→ **The data**
=== Section Start ===

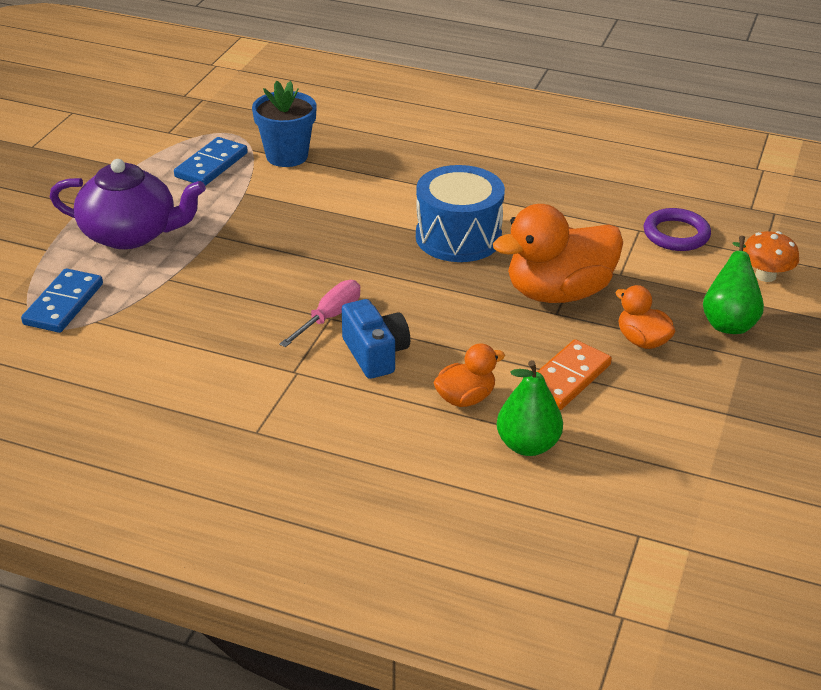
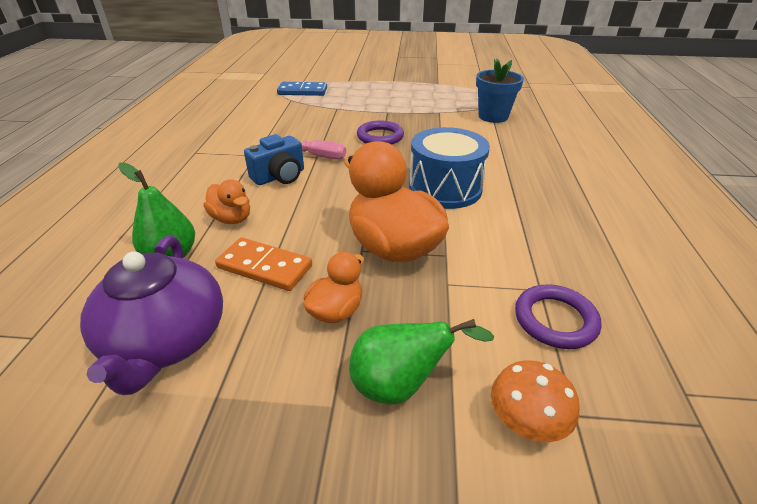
camera: 75 degrees right, 0 degrees up
(131, 234) = (373, 94): purple teapot -> purple teapot (166, 341)
(211, 165) = (460, 100): blue domino -> none
(298, 256) = (380, 137): none -> purple ring

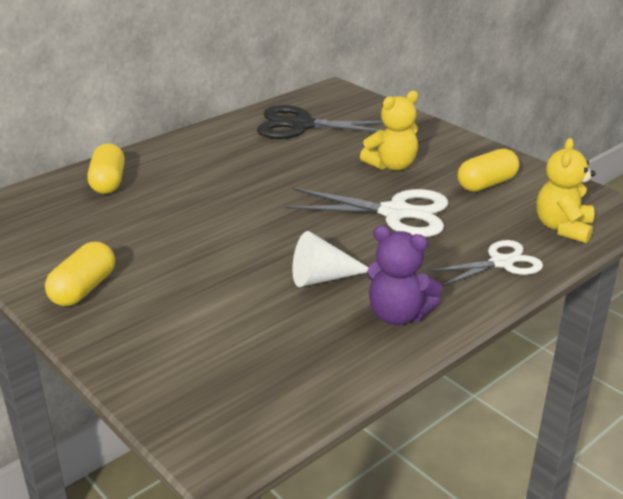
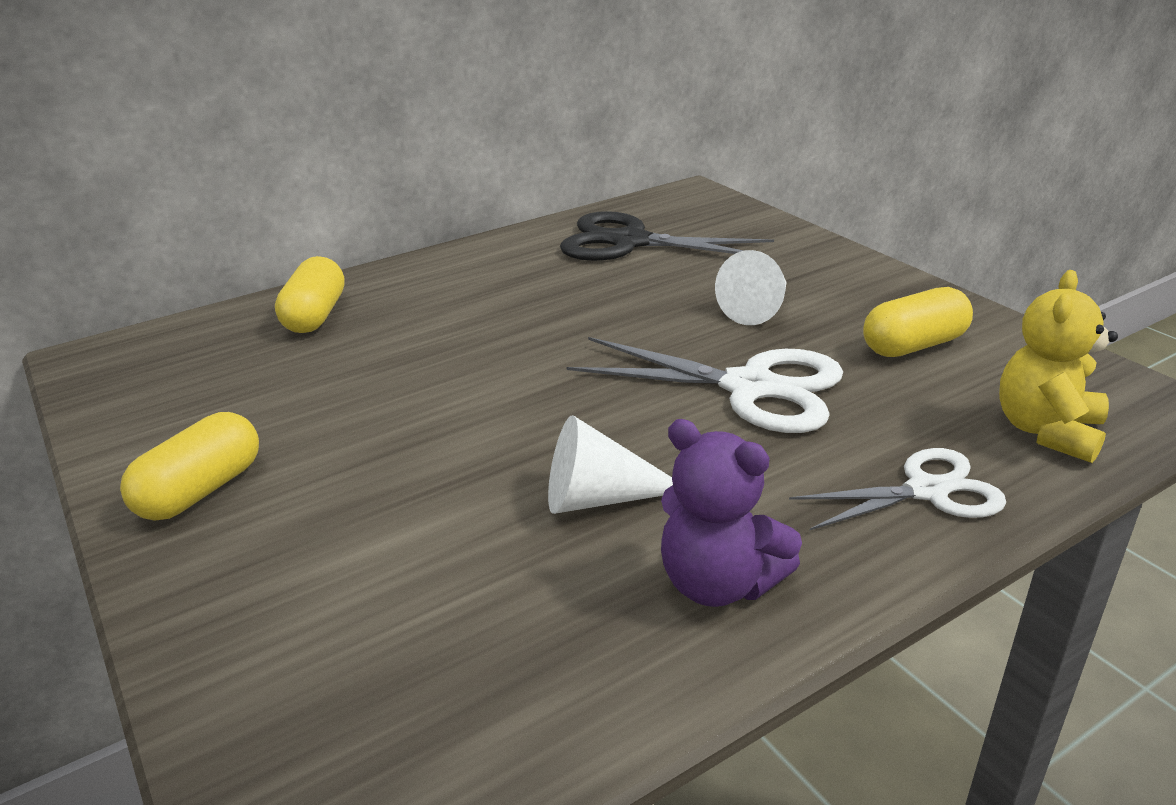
camera: 10 degrees right, 0 degrees up
(392, 165) = (758, 308): yellow teddy bear -> white cone

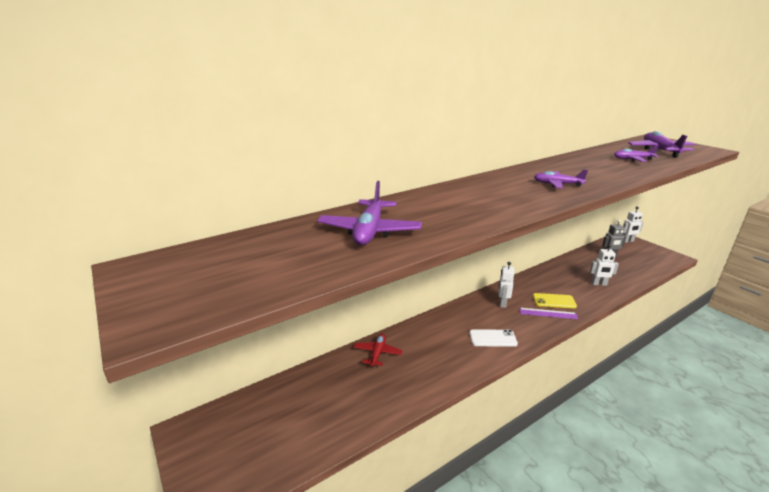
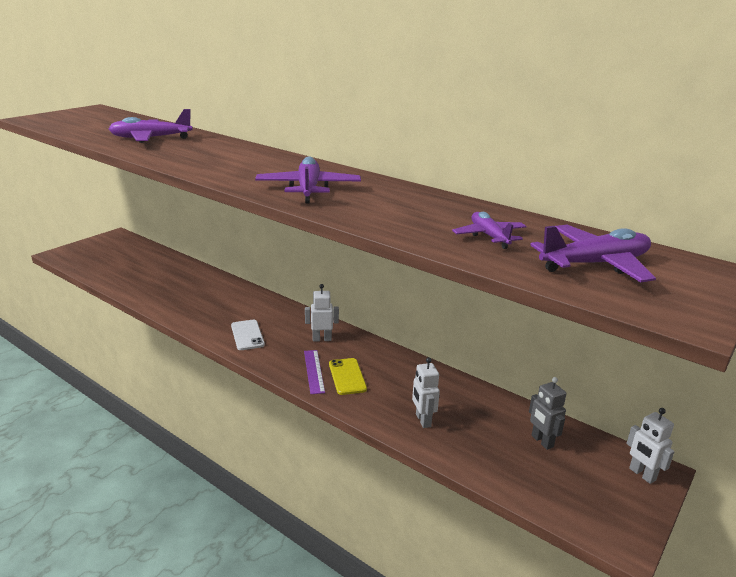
camera: 70 degrees right, 0 degrees up
(377, 353) = (207, 281): red plane -> none
(557, 184) = (308, 189): purple plane -> purple plane, size x1.59

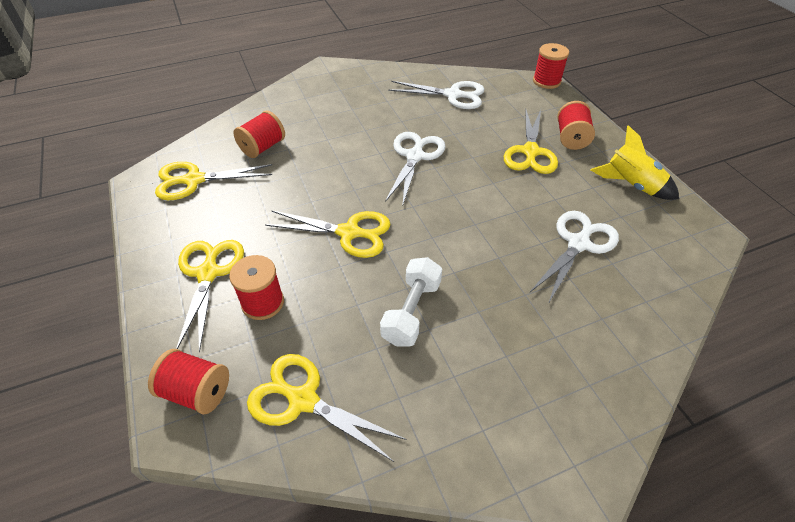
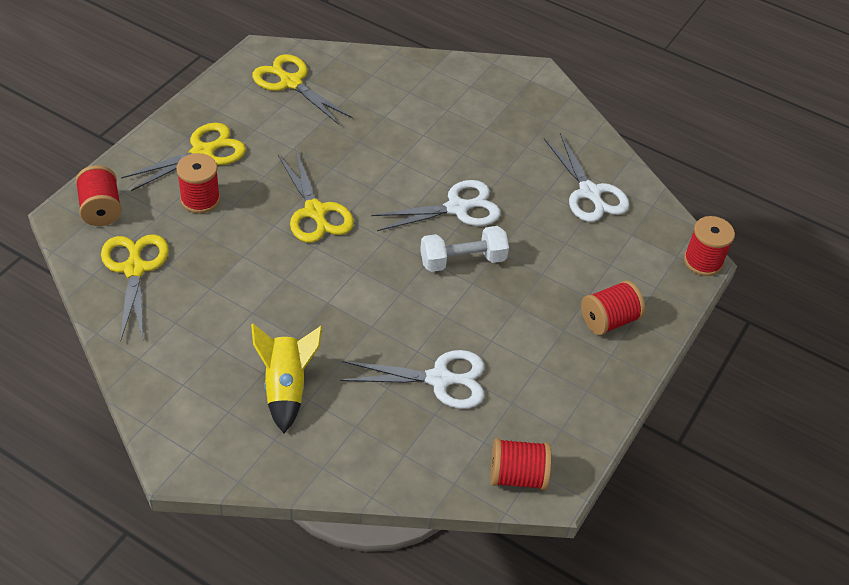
camera: 50 degrees right, 0 degrees up
(262, 147) = (370, 99): red spool -> red spool (517, 476)
(411, 312) = (261, 293): white dumbbell -> white dumbbell (462, 260)
(530, 152) = (550, 294): yellow scissors -> none
(631, 185) = (572, 397): yellow rocket -> yellow rocket (286, 388)

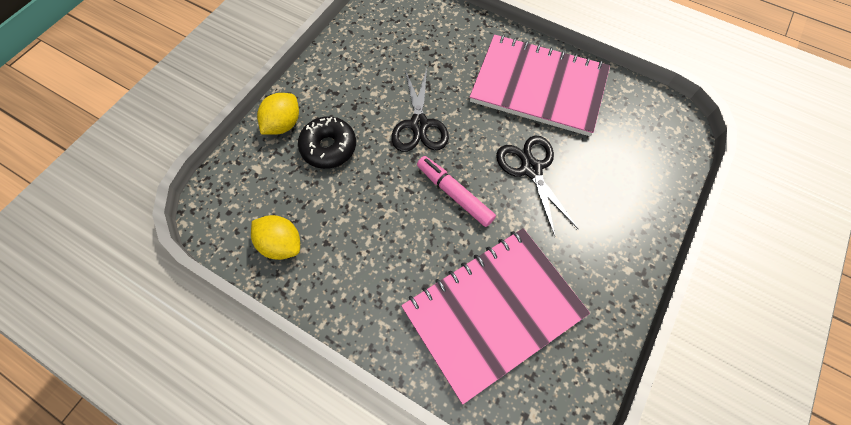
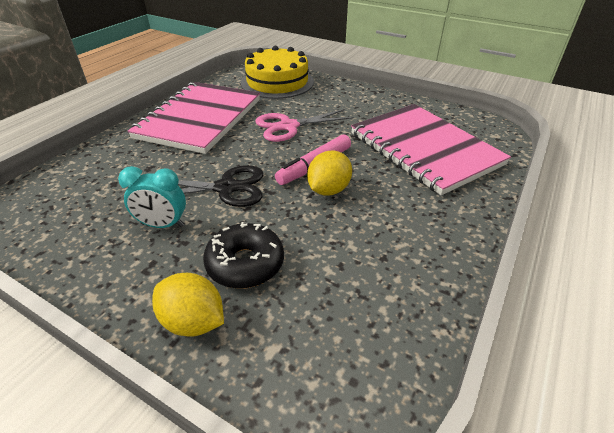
camera: 90 degrees left, 25 degrees down
(281, 244) = (394, 302): yellow lemon -> yellow lemon (328, 190)
(373, 90) = (162, 225): none -> turquoise clock
(531, 169) = (288, 126): black scissors -> pink scissors
(645, 152) = (277, 82): none -> yellow cake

=== Section End ===

→ **Problem description**
Set down exactly, and only, the lines from the one containing "camera: 70 degrees right, 0 degrees up" through the last line of the entries. Pictures do not belong in the copy.

→ **Response to this exercise**
camera: 70 degrees right, 0 degrees up
(377, 353) = (207, 281): red plane -> none
(557, 184) = (308, 189): purple plane -> purple plane, size x1.59

camera: 50 degrees right, 0 degrees up
(262, 147) = (370, 99): red spool -> red spool (517, 476)
(411, 312) = (261, 293): white dumbbell -> white dumbbell (462, 260)
(530, 152) = (550, 294): yellow scissors -> none
(631, 185) = (572, 397): yellow rocket -> yellow rocket (286, 388)

camera: 90 degrees left, 25 degrees down
(281, 244) = (394, 302): yellow lemon -> yellow lemon (328, 190)
(373, 90) = (162, 225): none -> turquoise clock
(531, 169) = (288, 126): black scissors -> pink scissors
(645, 152) = (277, 82): none -> yellow cake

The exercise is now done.